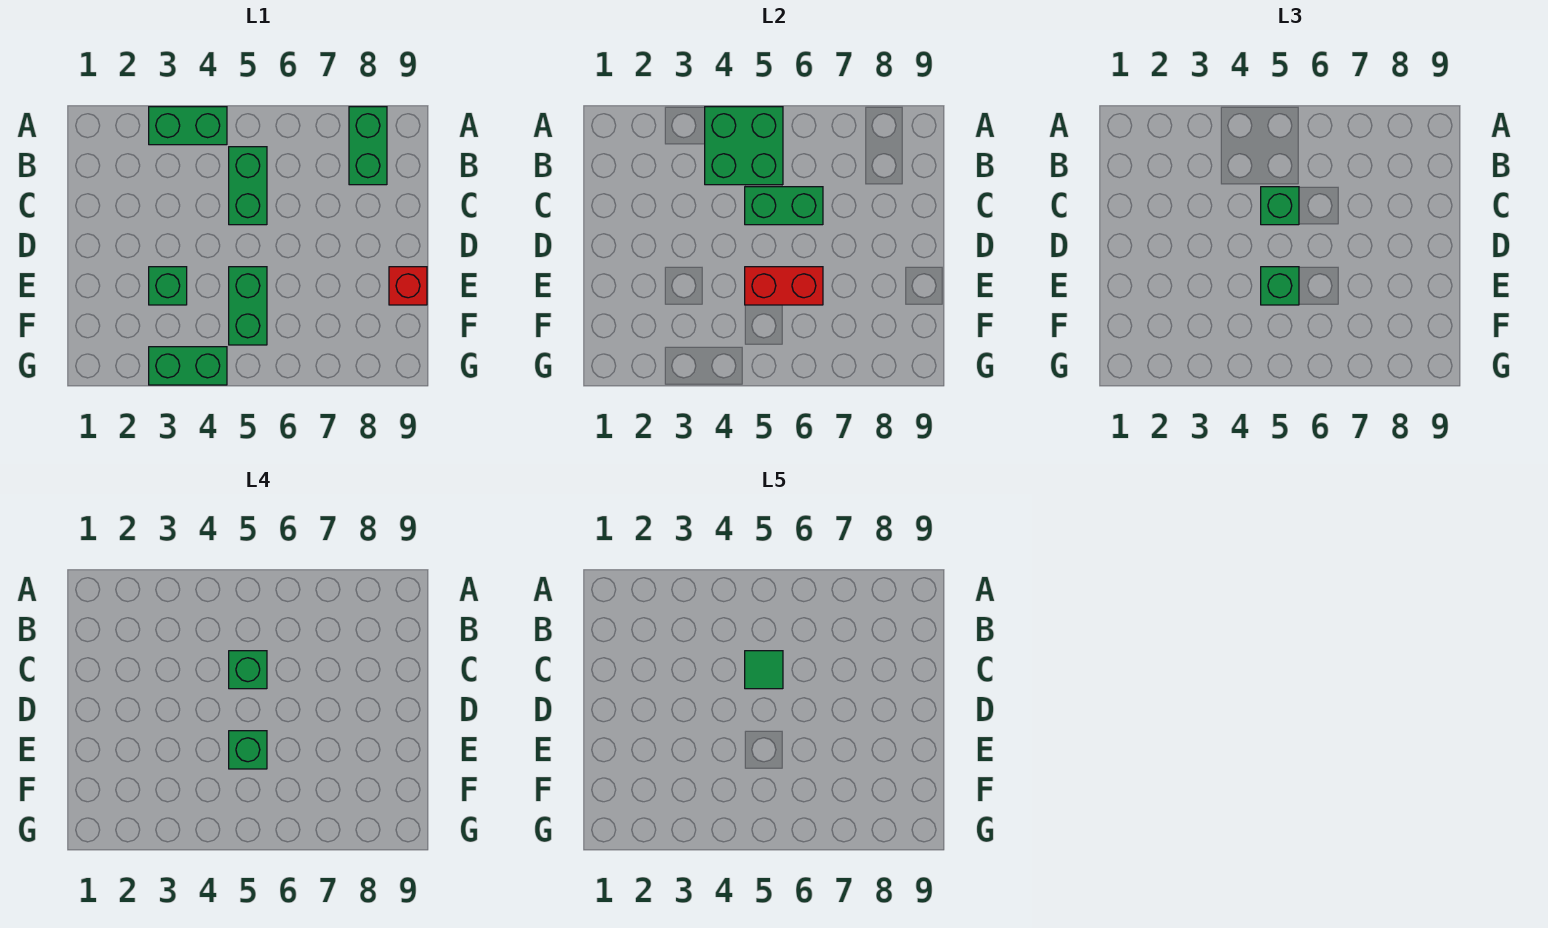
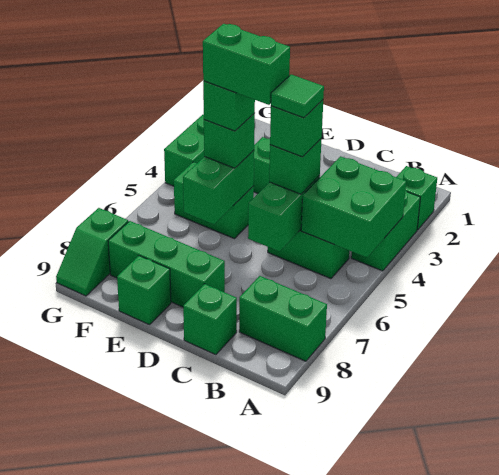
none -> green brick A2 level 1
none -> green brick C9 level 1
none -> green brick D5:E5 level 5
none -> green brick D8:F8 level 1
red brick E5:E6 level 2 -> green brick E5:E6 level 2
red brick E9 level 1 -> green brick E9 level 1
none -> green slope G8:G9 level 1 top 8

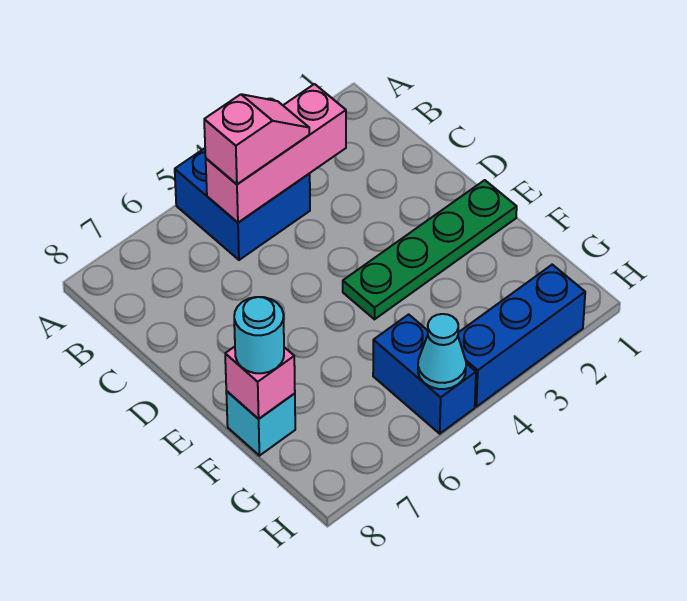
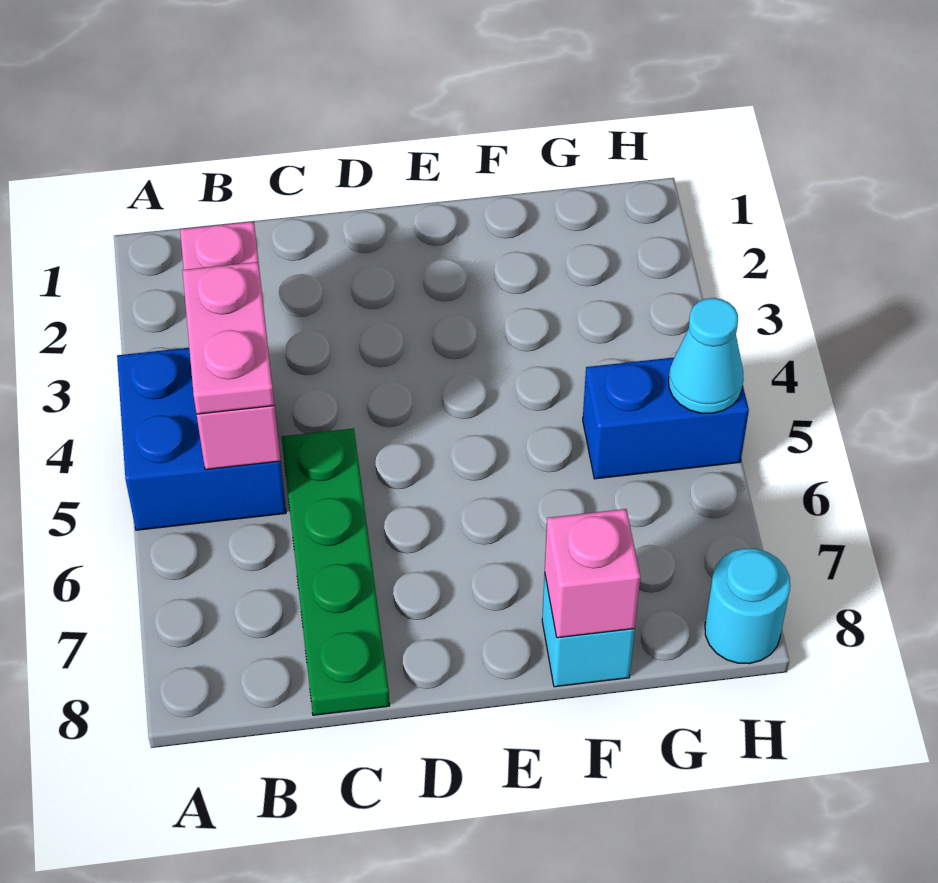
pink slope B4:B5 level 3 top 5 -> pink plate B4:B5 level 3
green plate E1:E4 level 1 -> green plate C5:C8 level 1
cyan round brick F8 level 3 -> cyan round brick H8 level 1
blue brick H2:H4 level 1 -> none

Your assignment ::
Return the full listing above exactly as written, and omit the pictures.

Reply to the task ::
none -> green brick A2 level 1
none -> green brick C9 level 1
none -> green brick D5:E5 level 5
none -> green brick D8:F8 level 1
red brick E5:E6 level 2 -> green brick E5:E6 level 2
red brick E9 level 1 -> green brick E9 level 1
none -> green slope G8:G9 level 1 top 8

pink slope B4:B5 level 3 top 5 -> pink plate B4:B5 level 3
green plate E1:E4 level 1 -> green plate C5:C8 level 1
cyan round brick F8 level 3 -> cyan round brick H8 level 1
blue brick H2:H4 level 1 -> none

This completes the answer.